* _Exercise_:
From the listing below, retype exactly the line holding "DHT3 pin GND: 3V3 -> GND", the line holding "PIXELS2 pin DIN: D4 -> D8", and the lines between them; skip everything else.

* _Data provided_:
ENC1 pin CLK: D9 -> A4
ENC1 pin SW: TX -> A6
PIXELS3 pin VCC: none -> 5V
* * *
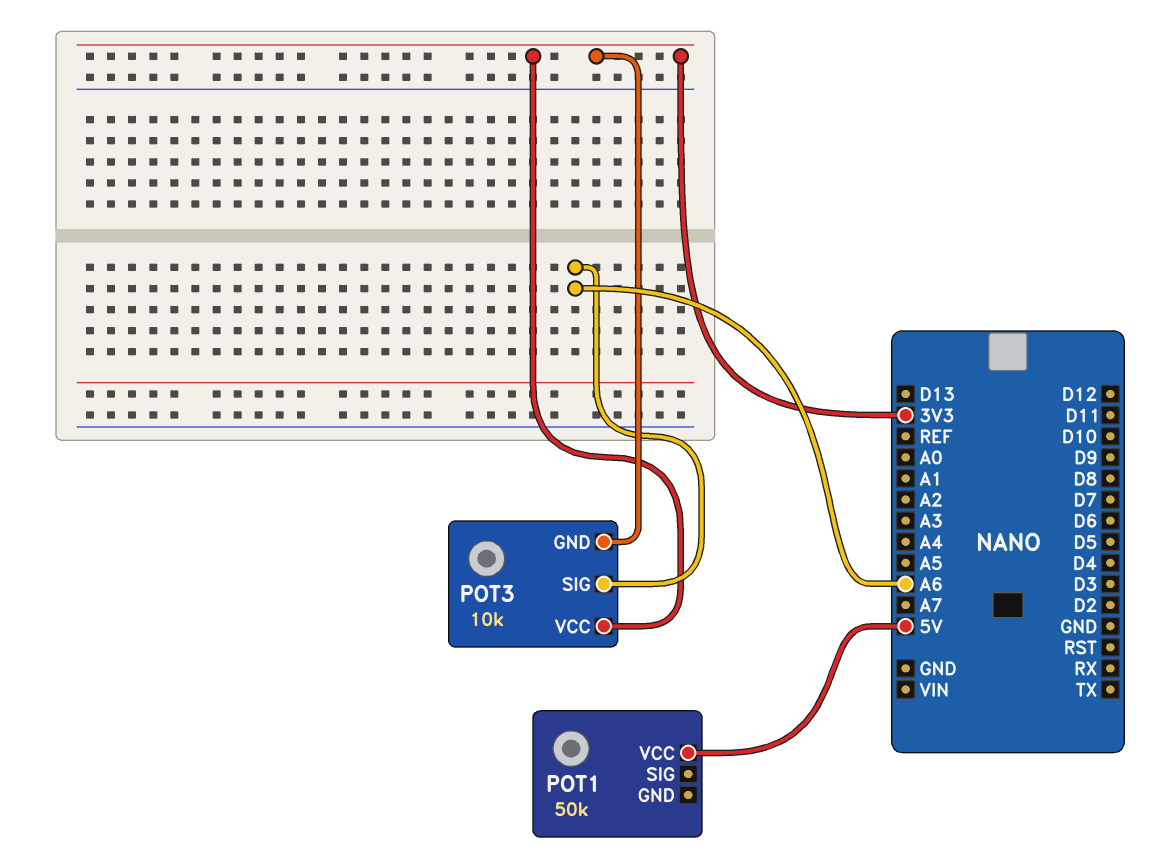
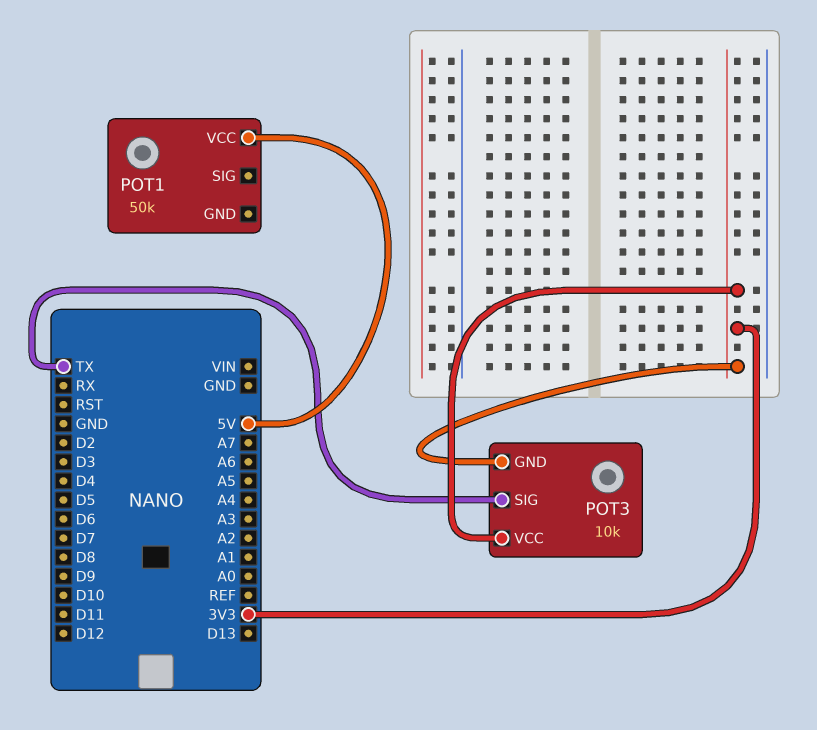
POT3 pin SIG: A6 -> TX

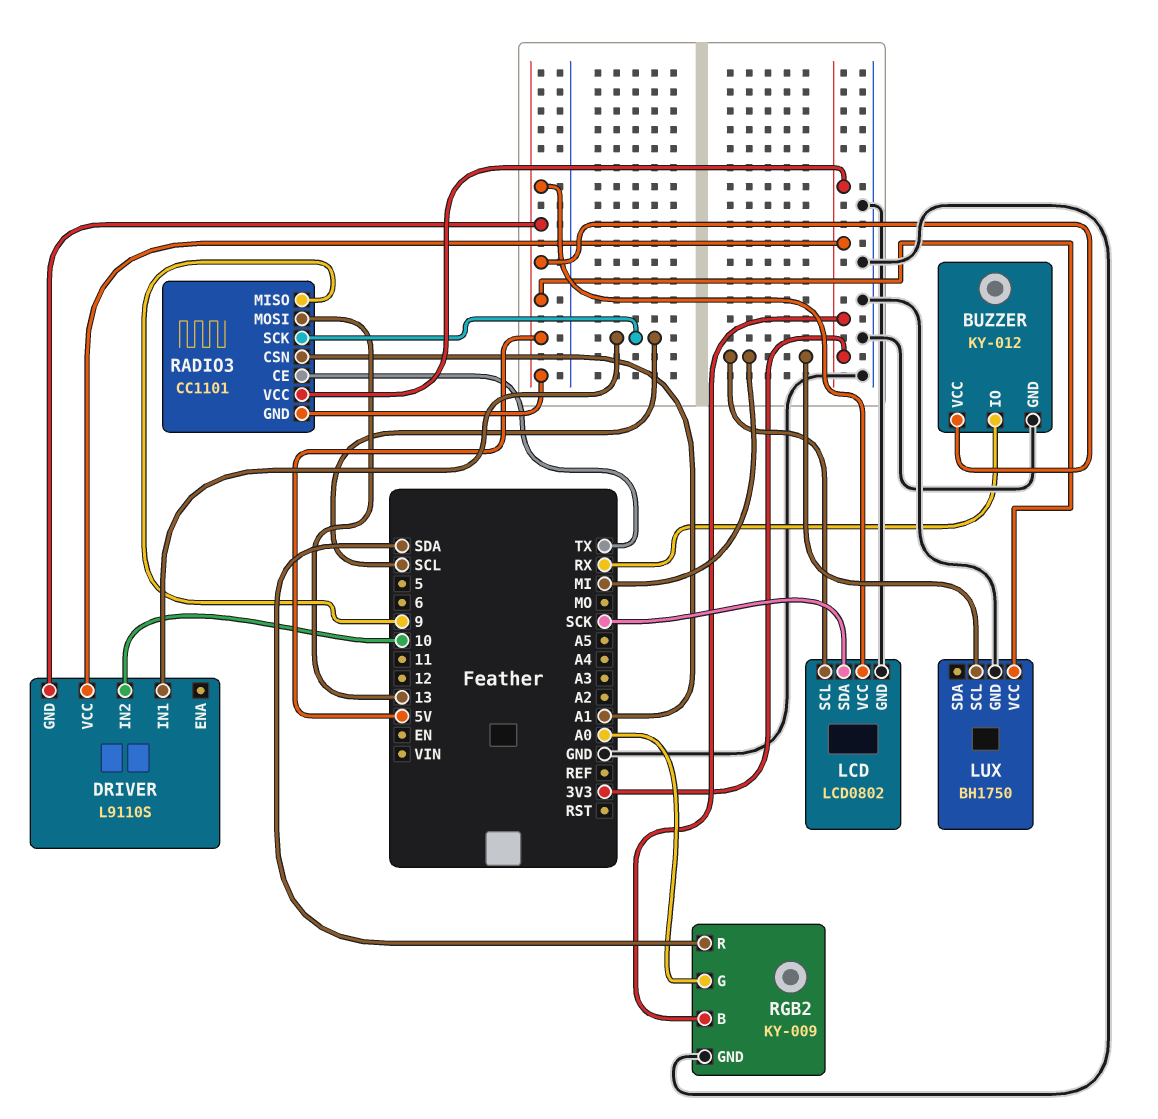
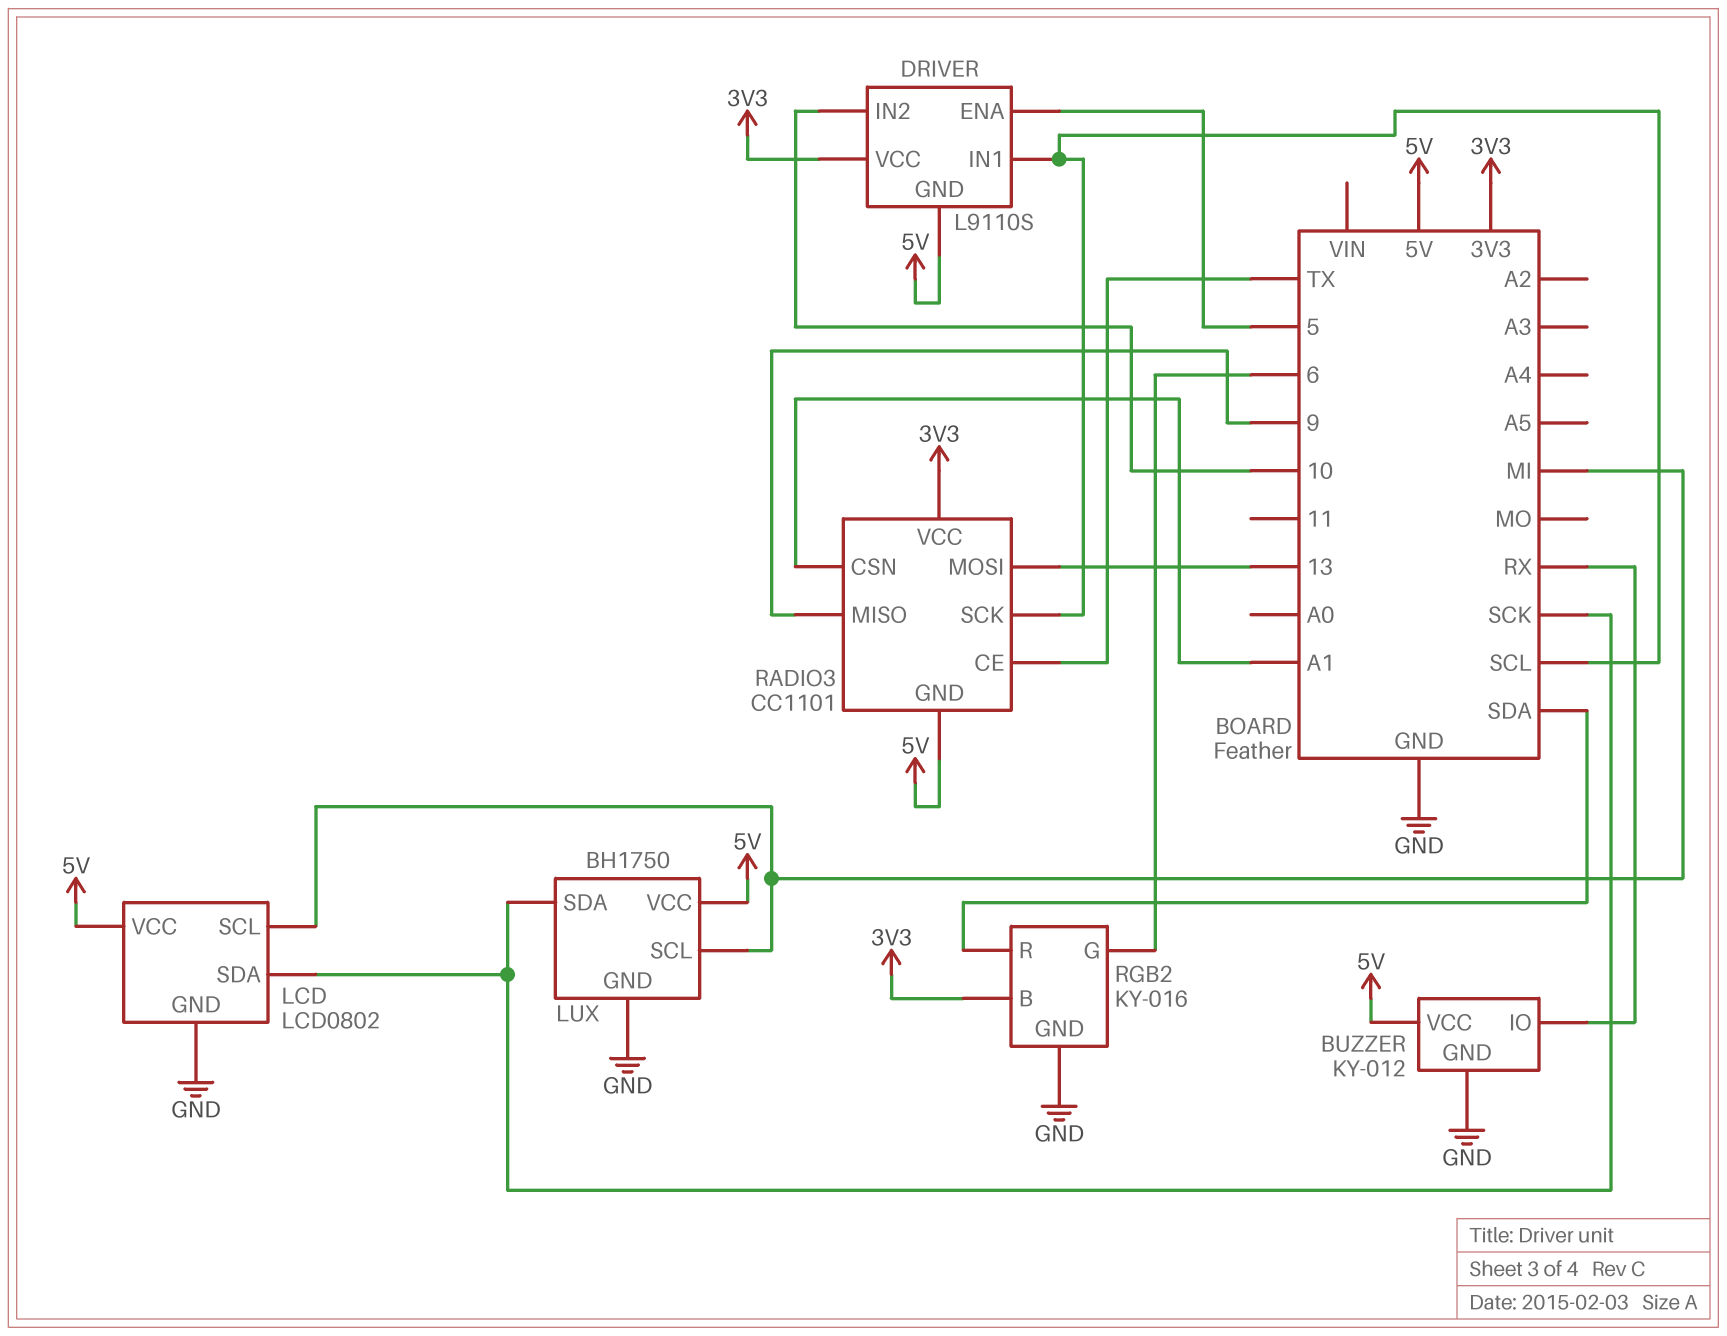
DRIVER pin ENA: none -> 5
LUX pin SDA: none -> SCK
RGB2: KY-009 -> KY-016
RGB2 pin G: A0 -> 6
--
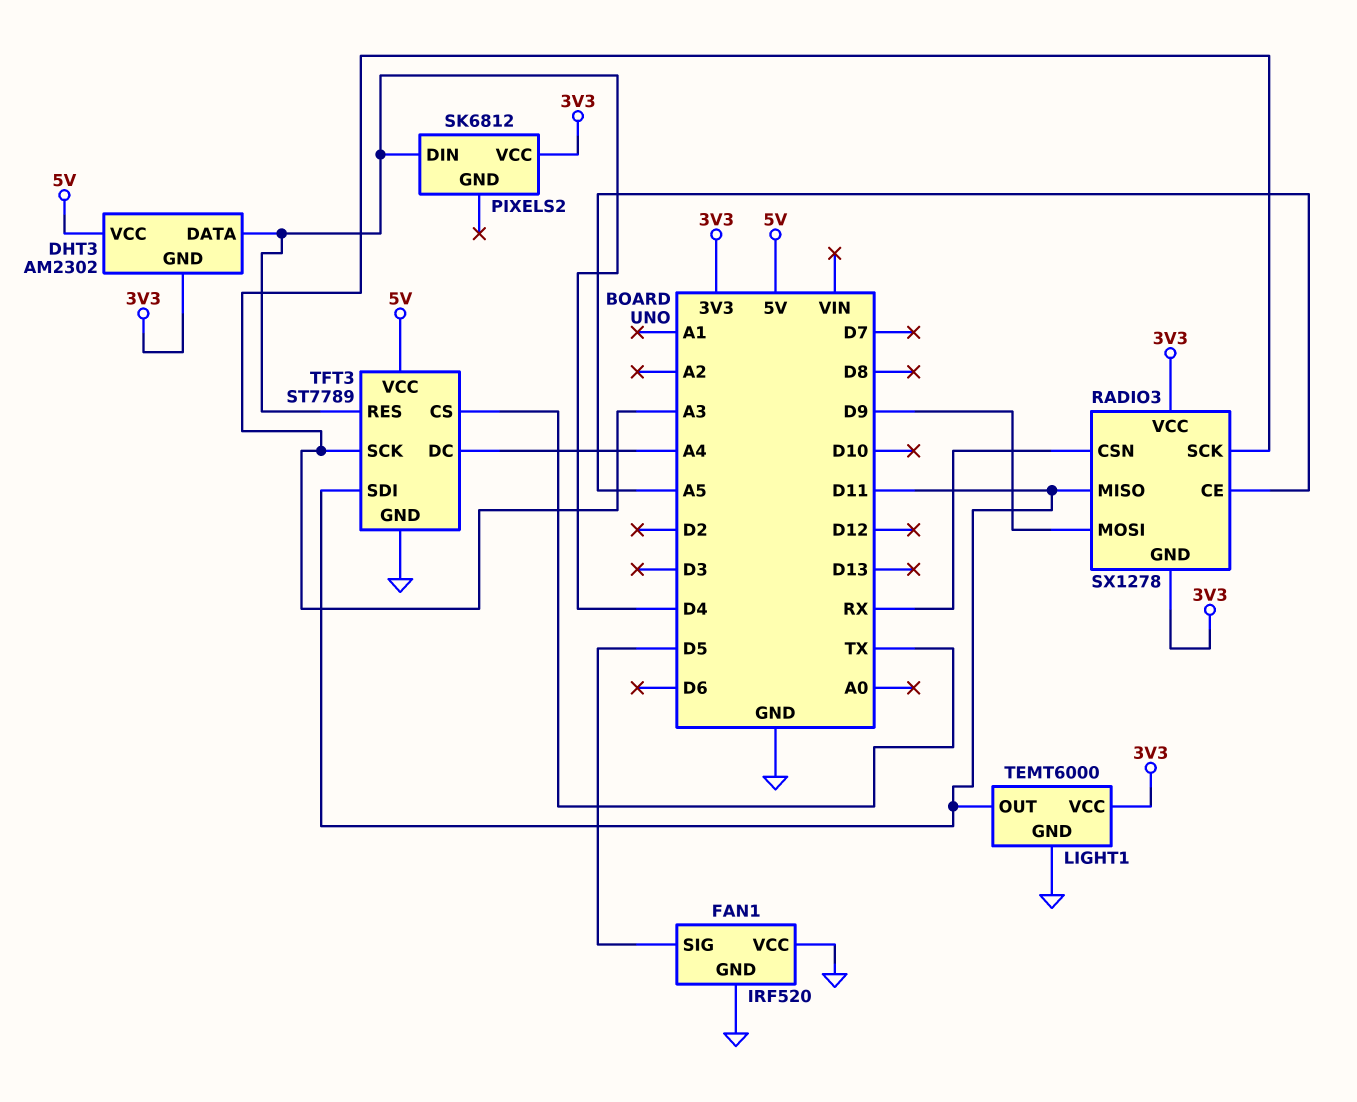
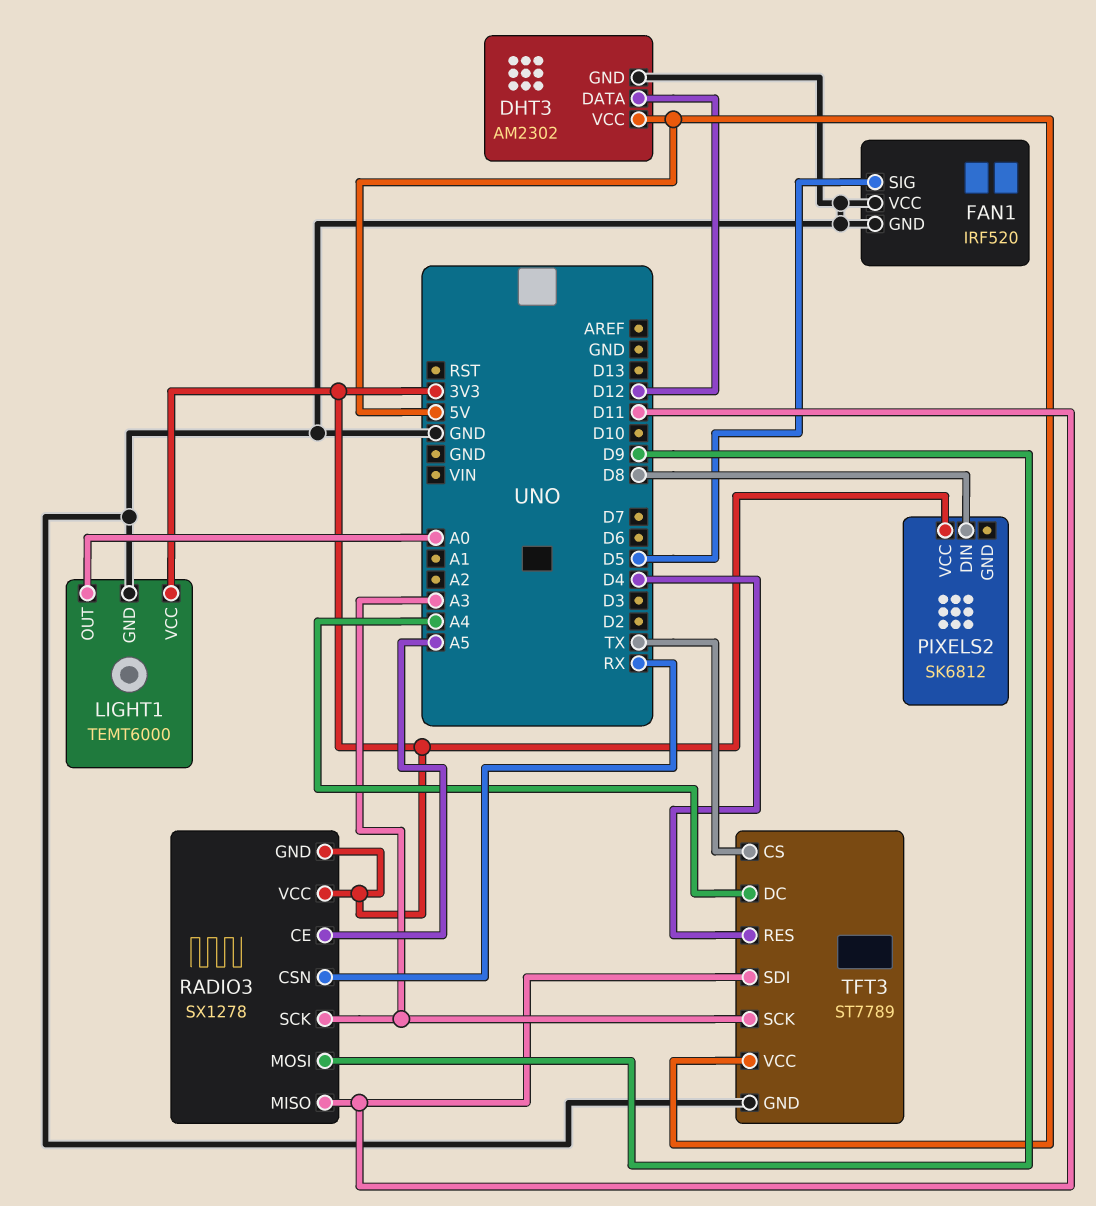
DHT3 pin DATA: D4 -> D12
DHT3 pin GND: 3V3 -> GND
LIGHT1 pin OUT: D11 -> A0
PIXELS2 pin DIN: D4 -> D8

* _Exercise response_:
DHT3 pin GND: 3V3 -> GND
LIGHT1 pin OUT: D11 -> A0
PIXELS2 pin DIN: D4 -> D8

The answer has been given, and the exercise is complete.